Quote the listing below word for word, stopping after the line that contains "C9: 220nF (U3/THR, n29) -> none".

=-=-=

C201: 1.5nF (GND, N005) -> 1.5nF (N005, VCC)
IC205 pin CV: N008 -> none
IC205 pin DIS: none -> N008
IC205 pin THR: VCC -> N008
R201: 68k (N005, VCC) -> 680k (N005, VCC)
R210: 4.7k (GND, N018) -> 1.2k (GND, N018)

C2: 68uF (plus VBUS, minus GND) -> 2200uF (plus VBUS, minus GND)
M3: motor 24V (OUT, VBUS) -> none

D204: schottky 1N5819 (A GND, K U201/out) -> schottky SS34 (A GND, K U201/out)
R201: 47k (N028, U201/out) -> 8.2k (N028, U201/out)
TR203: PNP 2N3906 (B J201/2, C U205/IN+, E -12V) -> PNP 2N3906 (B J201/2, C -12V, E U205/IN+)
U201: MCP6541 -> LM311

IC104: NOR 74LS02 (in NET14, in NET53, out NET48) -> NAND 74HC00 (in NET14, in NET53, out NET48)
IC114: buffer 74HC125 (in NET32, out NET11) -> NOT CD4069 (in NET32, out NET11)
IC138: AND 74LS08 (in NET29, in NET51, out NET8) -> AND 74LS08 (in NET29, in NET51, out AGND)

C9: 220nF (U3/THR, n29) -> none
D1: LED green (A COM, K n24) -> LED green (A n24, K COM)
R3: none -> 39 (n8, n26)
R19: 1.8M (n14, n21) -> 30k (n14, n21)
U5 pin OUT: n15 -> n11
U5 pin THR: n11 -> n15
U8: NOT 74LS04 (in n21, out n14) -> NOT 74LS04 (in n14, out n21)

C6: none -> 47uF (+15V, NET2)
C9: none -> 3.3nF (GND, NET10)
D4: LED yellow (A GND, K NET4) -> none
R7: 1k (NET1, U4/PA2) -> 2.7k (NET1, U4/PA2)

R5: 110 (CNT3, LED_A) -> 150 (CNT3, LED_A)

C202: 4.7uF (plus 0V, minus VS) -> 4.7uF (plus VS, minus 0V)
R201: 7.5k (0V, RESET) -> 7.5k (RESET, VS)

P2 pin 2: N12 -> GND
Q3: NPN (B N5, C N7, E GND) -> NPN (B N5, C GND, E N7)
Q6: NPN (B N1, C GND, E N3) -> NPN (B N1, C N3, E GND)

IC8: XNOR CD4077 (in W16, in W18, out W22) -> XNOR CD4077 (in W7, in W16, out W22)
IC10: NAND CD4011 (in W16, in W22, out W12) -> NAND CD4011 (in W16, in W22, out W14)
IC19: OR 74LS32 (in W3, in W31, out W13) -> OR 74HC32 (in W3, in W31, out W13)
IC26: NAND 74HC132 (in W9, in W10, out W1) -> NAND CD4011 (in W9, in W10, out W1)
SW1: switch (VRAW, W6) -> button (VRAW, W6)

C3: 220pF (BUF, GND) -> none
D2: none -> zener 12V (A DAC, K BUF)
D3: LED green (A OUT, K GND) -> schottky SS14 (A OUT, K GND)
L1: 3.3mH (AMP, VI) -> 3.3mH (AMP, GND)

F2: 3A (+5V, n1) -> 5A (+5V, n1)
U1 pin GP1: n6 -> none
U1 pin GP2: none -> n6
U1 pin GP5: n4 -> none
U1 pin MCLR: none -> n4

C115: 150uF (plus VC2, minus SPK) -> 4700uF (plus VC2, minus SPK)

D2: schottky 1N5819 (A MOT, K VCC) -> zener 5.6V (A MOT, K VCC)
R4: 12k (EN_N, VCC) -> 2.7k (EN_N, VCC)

=-=-=

- **ANSWER TO THE EXERCISE**
C201: 1.5nF (GND, N005) -> 1.5nF (N005, VCC)
IC205 pin CV: N008 -> none
IC205 pin DIS: none -> N008
IC205 pin THR: VCC -> N008
R201: 68k (N005, VCC) -> 680k (N005, VCC)
R210: 4.7k (GND, N018) -> 1.2k (GND, N018)

C2: 68uF (plus VBUS, minus GND) -> 2200uF (plus VBUS, minus GND)
M3: motor 24V (OUT, VBUS) -> none

D204: schottky 1N5819 (A GND, K U201/out) -> schottky SS34 (A GND, K U201/out)
R201: 47k (N028, U201/out) -> 8.2k (N028, U201/out)
TR203: PNP 2N3906 (B J201/2, C U205/IN+, E -12V) -> PNP 2N3906 (B J201/2, C -12V, E U205/IN+)
U201: MCP6541 -> LM311

IC104: NOR 74LS02 (in NET14, in NET53, out NET48) -> NAND 74HC00 (in NET14, in NET53, out NET48)
IC114: buffer 74HC125 (in NET32, out NET11) -> NOT CD4069 (in NET32, out NET11)
IC138: AND 74LS08 (in NET29, in NET51, out NET8) -> AND 74LS08 (in NET29, in NET51, out AGND)

C9: 220nF (U3/THR, n29) -> none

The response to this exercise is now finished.